» **What you have to do**: Leaving the pictures aside, reproduce the data in full and word for word.

» **Data**:
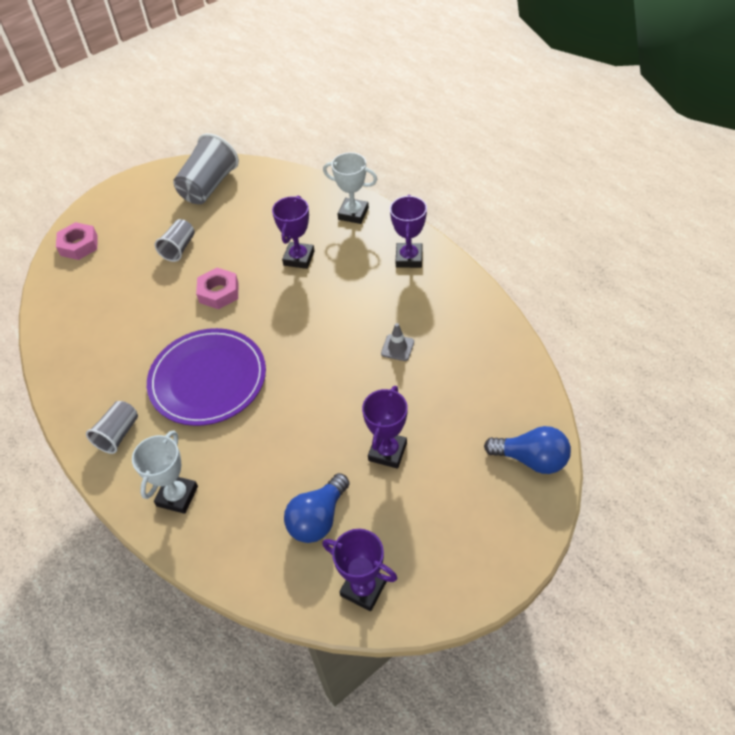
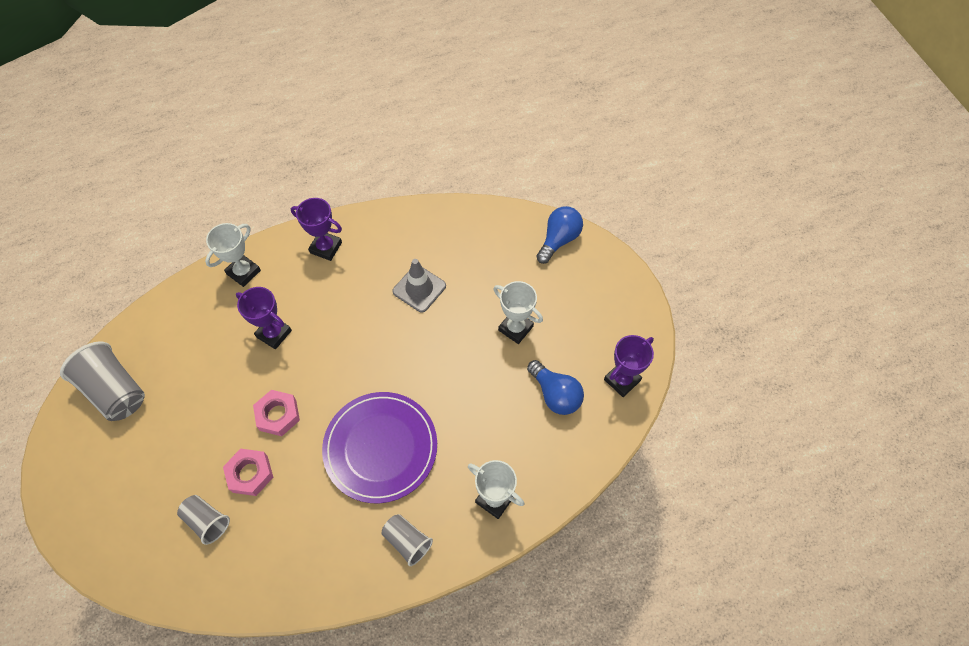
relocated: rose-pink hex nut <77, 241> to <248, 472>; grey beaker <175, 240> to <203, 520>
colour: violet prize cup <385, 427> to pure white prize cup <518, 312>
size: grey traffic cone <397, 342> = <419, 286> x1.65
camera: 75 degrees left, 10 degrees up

» **Solved problem**:
relocated: rose-pink hex nut <77, 241> to <248, 472>; grey beaker <175, 240> to <203, 520>
colour: violet prize cup <385, 427> to pure white prize cup <518, 312>
size: grey traffic cone <397, 342> = <419, 286> x1.65
camera: 75 degrees left, 10 degrees up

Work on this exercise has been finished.